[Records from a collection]
- Opening Delimiter -

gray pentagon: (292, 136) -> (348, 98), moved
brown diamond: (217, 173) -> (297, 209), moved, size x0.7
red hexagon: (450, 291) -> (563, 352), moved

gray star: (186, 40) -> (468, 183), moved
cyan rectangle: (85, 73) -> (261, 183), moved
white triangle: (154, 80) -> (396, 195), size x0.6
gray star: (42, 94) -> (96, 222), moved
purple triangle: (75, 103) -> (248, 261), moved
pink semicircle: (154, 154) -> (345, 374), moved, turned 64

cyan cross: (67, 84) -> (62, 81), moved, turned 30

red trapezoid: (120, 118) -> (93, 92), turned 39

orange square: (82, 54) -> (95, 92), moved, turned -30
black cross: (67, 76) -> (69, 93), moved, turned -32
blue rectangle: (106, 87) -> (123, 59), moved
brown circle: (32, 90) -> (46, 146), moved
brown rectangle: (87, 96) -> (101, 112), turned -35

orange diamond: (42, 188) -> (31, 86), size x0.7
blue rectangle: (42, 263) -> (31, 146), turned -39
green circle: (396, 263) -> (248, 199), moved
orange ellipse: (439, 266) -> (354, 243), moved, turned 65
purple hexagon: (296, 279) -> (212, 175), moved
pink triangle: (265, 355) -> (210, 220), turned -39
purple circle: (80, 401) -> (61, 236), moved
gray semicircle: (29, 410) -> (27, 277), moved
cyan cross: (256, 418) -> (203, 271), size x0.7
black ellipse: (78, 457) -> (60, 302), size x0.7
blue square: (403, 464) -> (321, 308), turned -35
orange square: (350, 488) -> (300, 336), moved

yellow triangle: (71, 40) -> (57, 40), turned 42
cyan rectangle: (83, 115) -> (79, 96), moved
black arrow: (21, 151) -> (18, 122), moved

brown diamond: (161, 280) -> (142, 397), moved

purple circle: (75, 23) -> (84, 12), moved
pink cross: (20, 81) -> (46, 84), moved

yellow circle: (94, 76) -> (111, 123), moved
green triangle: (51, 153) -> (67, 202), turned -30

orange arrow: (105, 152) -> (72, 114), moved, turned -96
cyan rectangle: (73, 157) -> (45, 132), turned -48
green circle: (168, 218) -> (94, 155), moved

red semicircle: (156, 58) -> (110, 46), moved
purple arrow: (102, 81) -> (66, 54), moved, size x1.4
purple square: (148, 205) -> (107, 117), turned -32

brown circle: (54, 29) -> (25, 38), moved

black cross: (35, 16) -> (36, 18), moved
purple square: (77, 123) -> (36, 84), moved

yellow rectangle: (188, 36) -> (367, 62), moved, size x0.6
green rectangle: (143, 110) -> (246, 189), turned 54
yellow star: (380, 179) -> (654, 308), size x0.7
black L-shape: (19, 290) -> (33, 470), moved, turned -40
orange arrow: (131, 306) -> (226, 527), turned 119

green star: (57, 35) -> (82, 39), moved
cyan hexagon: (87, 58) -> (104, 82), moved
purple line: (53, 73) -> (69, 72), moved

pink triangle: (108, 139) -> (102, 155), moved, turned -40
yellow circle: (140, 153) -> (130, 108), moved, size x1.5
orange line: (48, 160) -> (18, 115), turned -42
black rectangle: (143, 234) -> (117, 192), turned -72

- Closing Delimiter -

Work required => Having read the entries above, set each one down again exactly.

Answer space =>
gray pentagon: (292, 136) -> (348, 98), moved
brown diamond: (217, 173) -> (297, 209), moved, size x0.7
red hexagon: (450, 291) -> (563, 352), moved

gray star: (186, 40) -> (468, 183), moved
cyan rectangle: (85, 73) -> (261, 183), moved
white triangle: (154, 80) -> (396, 195), size x0.6
gray star: (42, 94) -> (96, 222), moved
purple triangle: (75, 103) -> (248, 261), moved
pink semicircle: (154, 154) -> (345, 374), moved, turned 64

cyan cross: (67, 84) -> (62, 81), moved, turned 30

red trapezoid: (120, 118) -> (93, 92), turned 39

orange square: (82, 54) -> (95, 92), moved, turned -30
black cross: (67, 76) -> (69, 93), moved, turned -32
blue rectangle: (106, 87) -> (123, 59), moved
brown circle: (32, 90) -> (46, 146), moved
brown rectangle: (87, 96) -> (101, 112), turned -35

orange diamond: (42, 188) -> (31, 86), size x0.7
blue rectangle: (42, 263) -> (31, 146), turned -39
green circle: (396, 263) -> (248, 199), moved
orange ellipse: (439, 266) -> (354, 243), moved, turned 65
purple hexagon: (296, 279) -> (212, 175), moved
pink triangle: (265, 355) -> (210, 220), turned -39
purple circle: (80, 401) -> (61, 236), moved
gray semicircle: (29, 410) -> (27, 277), moved
cyan cross: (256, 418) -> (203, 271), size x0.7
black ellipse: (78, 457) -> (60, 302), size x0.7
blue square: (403, 464) -> (321, 308), turned -35
orange square: (350, 488) -> (300, 336), moved

yellow triangle: (71, 40) -> (57, 40), turned 42
cyan rectangle: (83, 115) -> (79, 96), moved
black arrow: (21, 151) -> (18, 122), moved

brown diamond: (161, 280) -> (142, 397), moved

purple circle: (75, 23) -> (84, 12), moved
pink cross: (20, 81) -> (46, 84), moved

yellow circle: (94, 76) -> (111, 123), moved
green triangle: (51, 153) -> (67, 202), turned -30

orange arrow: (105, 152) -> (72, 114), moved, turned -96
cyan rectangle: (73, 157) -> (45, 132), turned -48
green circle: (168, 218) -> (94, 155), moved

red semicircle: (156, 58) -> (110, 46), moved
purple arrow: (102, 81) -> (66, 54), moved, size x1.4
purple square: (148, 205) -> (107, 117), turned -32

brown circle: (54, 29) -> (25, 38), moved

black cross: (35, 16) -> (36, 18), moved
purple square: (77, 123) -> (36, 84), moved

yellow rectangle: (188, 36) -> (367, 62), moved, size x0.6
green rectangle: (143, 110) -> (246, 189), turned 54
yellow star: (380, 179) -> (654, 308), size x0.7
black L-shape: (19, 290) -> (33, 470), moved, turned -40
orange arrow: (131, 306) -> (226, 527), turned 119

green star: (57, 35) -> (82, 39), moved
cyan hexagon: (87, 58) -> (104, 82), moved
purple line: (53, 73) -> (69, 72), moved

pink triangle: (108, 139) -> (102, 155), moved, turned -40
yellow circle: (140, 153) -> (130, 108), moved, size x1.5
orange line: (48, 160) -> (18, 115), turned -42
black rectangle: (143, 234) -> (117, 192), turned -72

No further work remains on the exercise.